-------- Dataset records --------

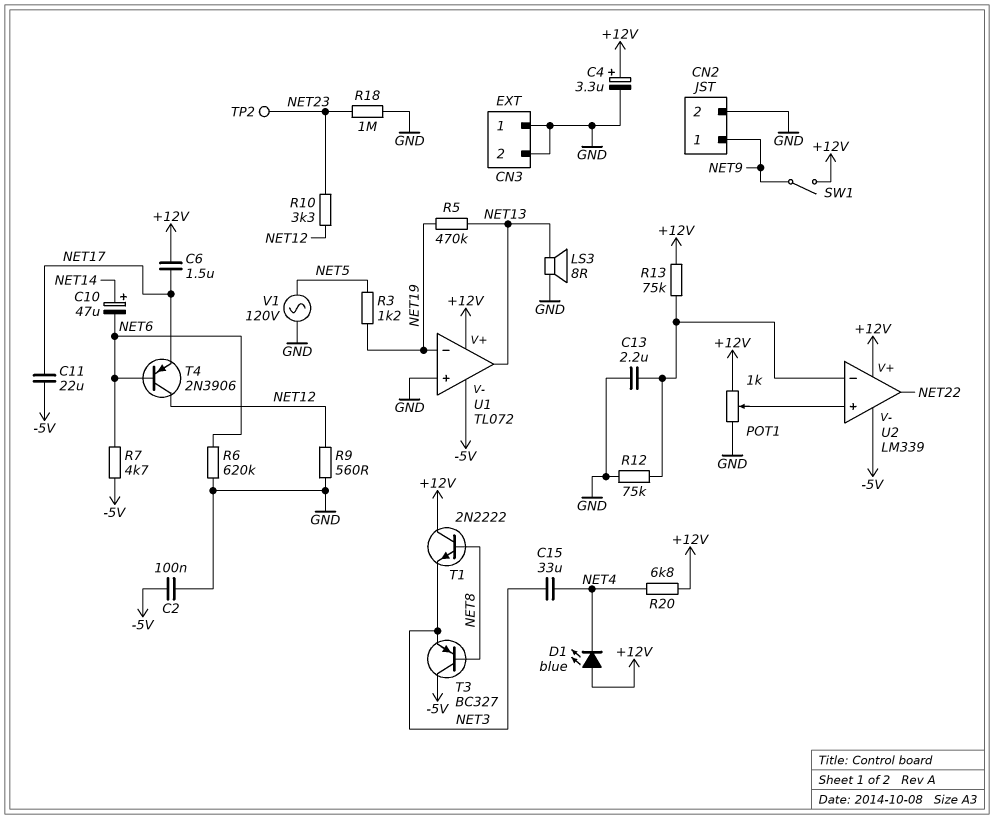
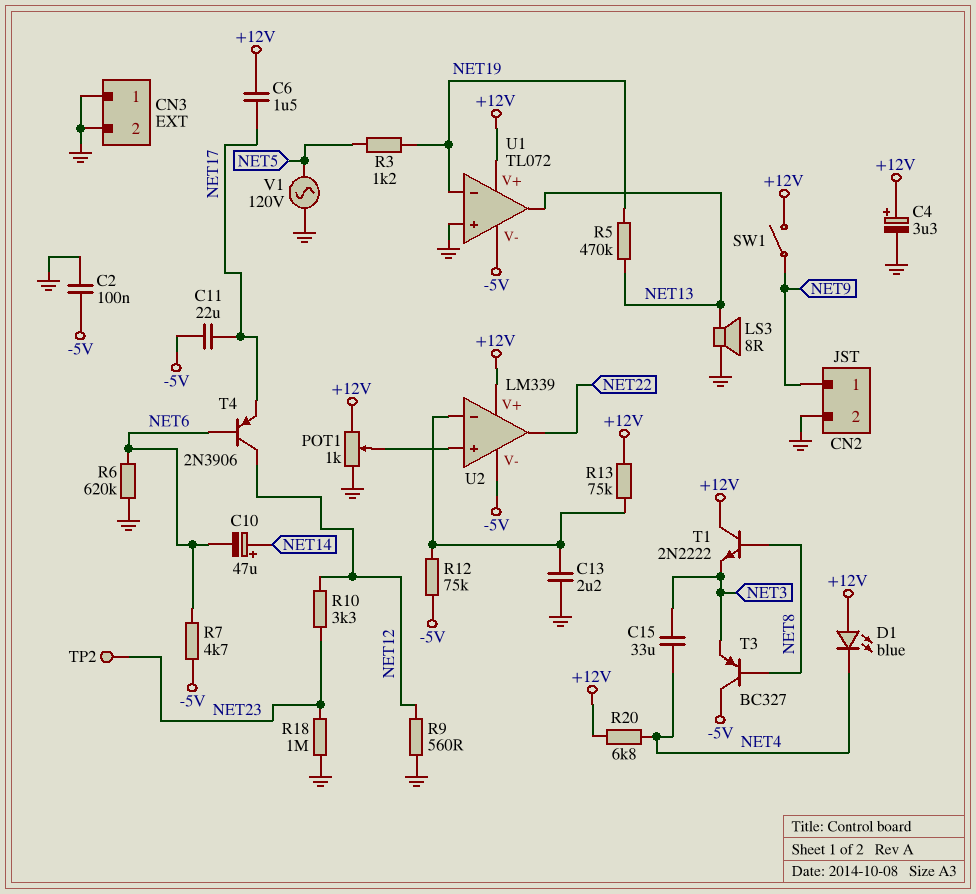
R12: 75k (GND, U2/in-) -> 75k (-5V, U2/in-)

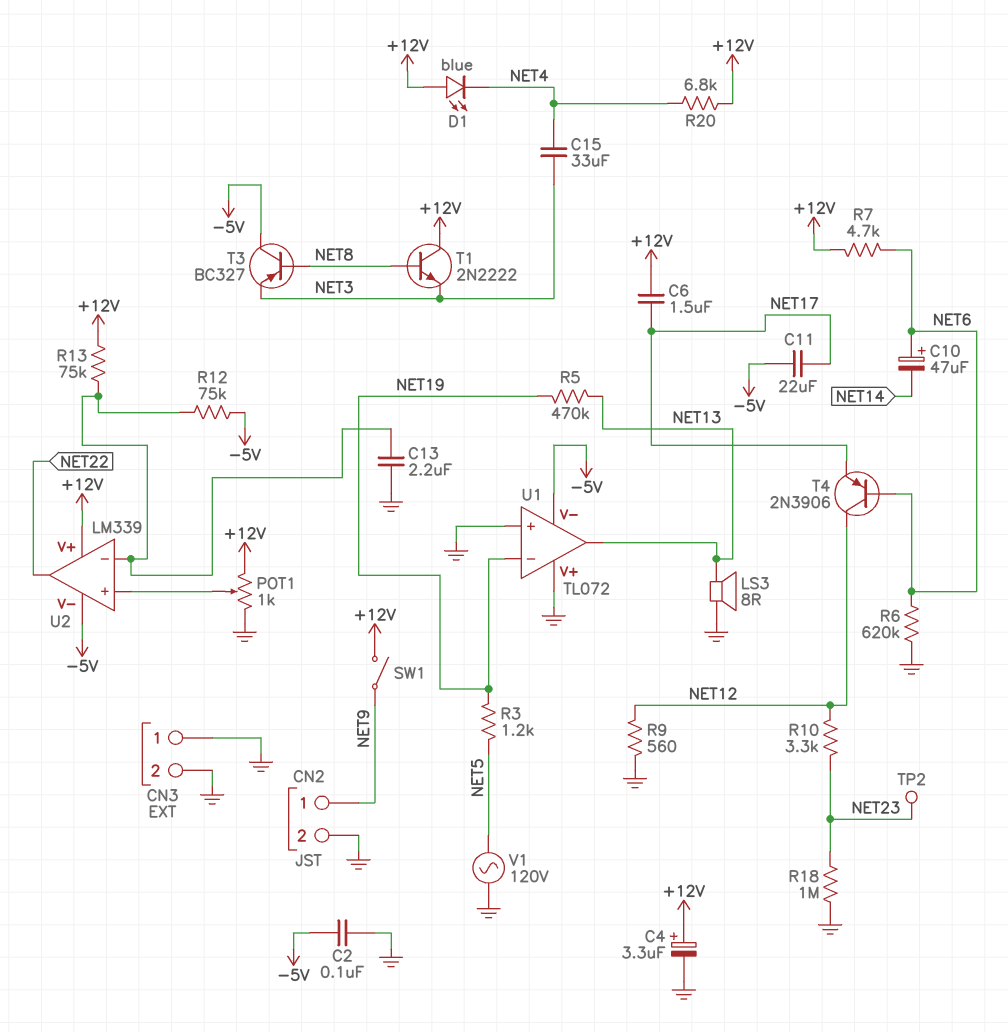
C10: 47uF (plus NET14, minus NET6) -> 47uF (plus NET6, minus NET14)
R7: 4.7k (-5V, NET6) -> 4.7k (+12V, NET6)
U1 pin V+: +12V -> GND

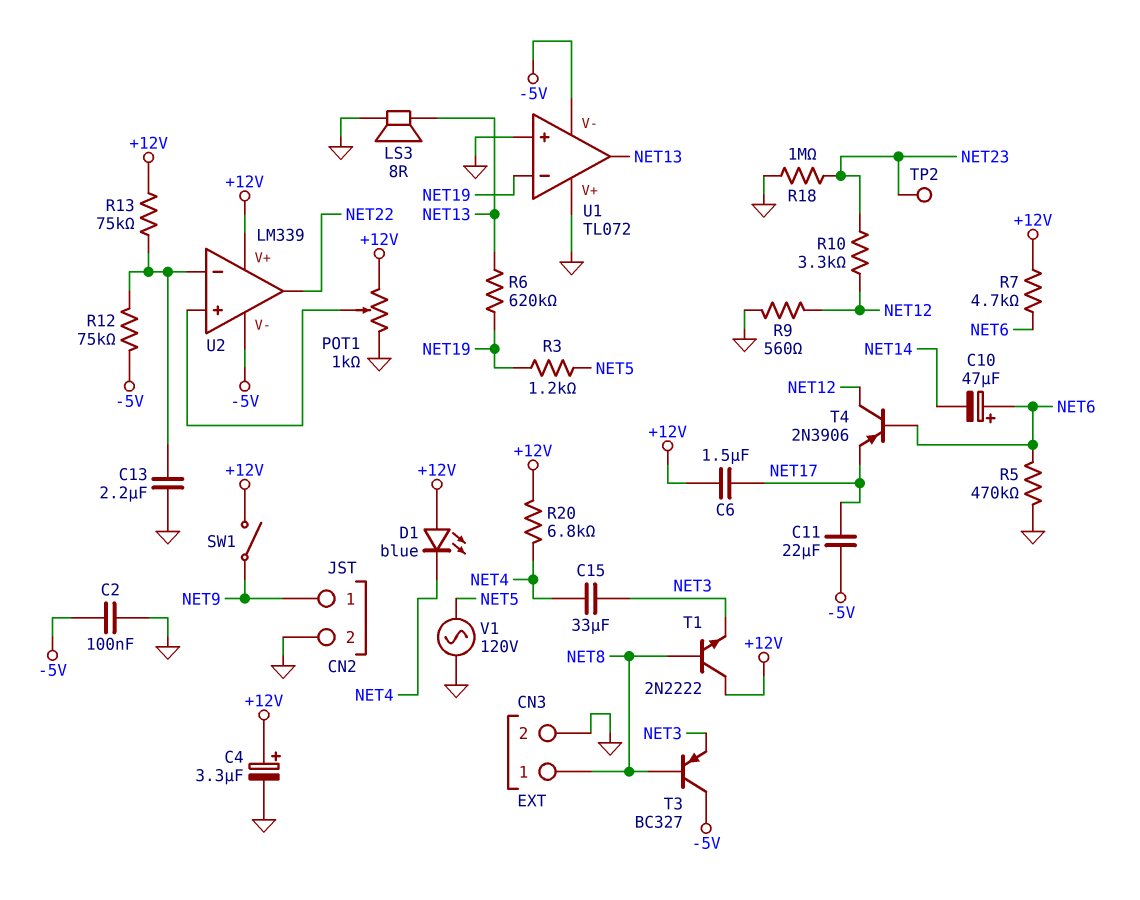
CN3 pin 1: GND -> NET8
R5: 470k (NET13, NET19) -> 470k (GND, NET6)
R6: 620k (GND, NET6) -> 620k (NET13, NET19)

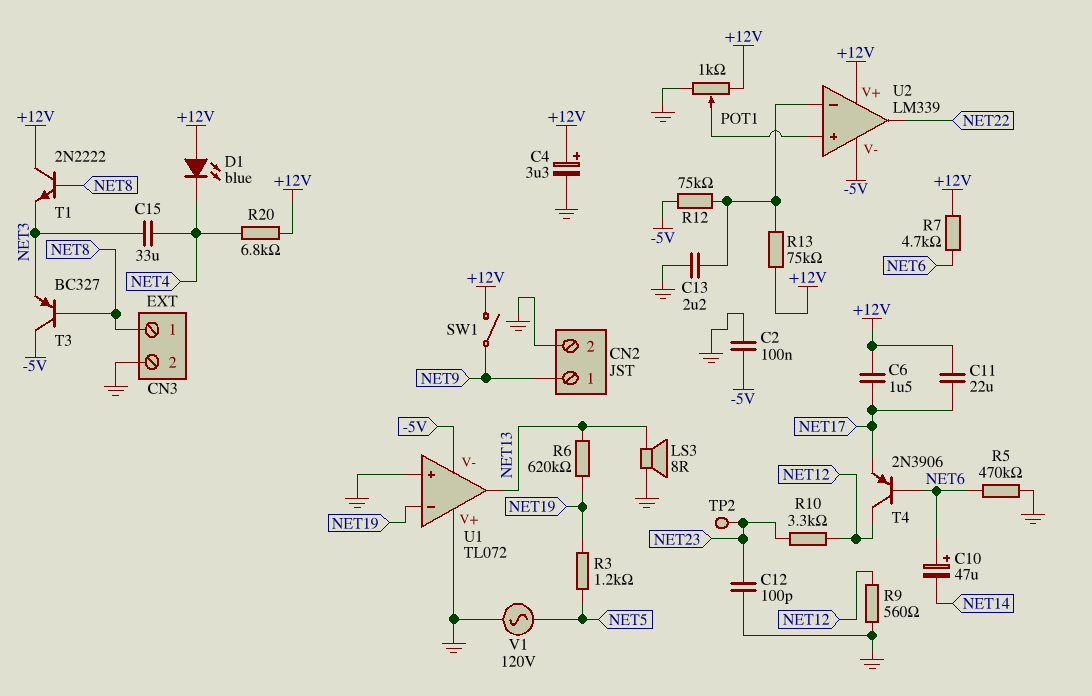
C11: 22uF (-5V, NET17) -> 22uF (+12V, NET17)
C12: none -> 100pF (GND, NET23)
R18: 1M (GND, NET23) -> none

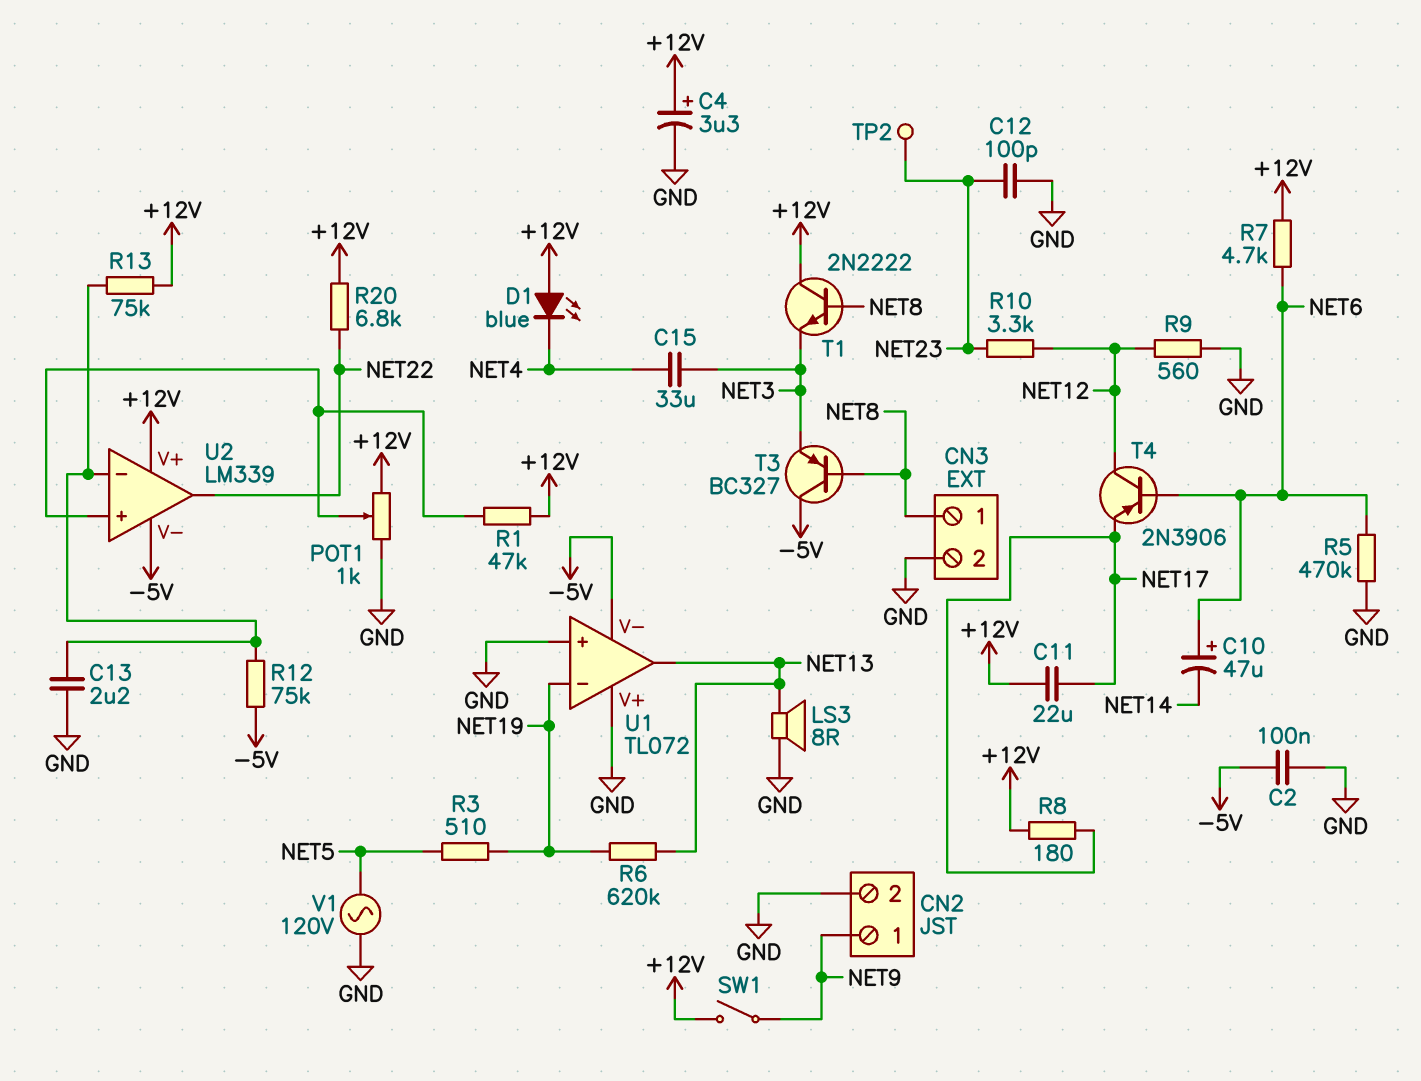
C6: 1.5uF (+12V, NET17) -> none
R1: none -> 47k (+12V, U2/in+)
R3: 1.2k (NET5, NET19) -> 510 (NET5, NET19)
R8: none -> 180 (+12V, NET17)
R20: 6.8k (+12V, NET4) -> 6.8k (+12V, NET22)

--------

What this task involves
Write the lines out exactly, from the one with "C6: 1.5uF (+12V, NET17) -> none" down to the last line of the listing, and leave out all others.

Solution to the problem
C6: 1.5uF (+12V, NET17) -> none
R1: none -> 47k (+12V, U2/in+)
R3: 1.2k (NET5, NET19) -> 510 (NET5, NET19)
R8: none -> 180 (+12V, NET17)
R20: 6.8k (+12V, NET4) -> 6.8k (+12V, NET22)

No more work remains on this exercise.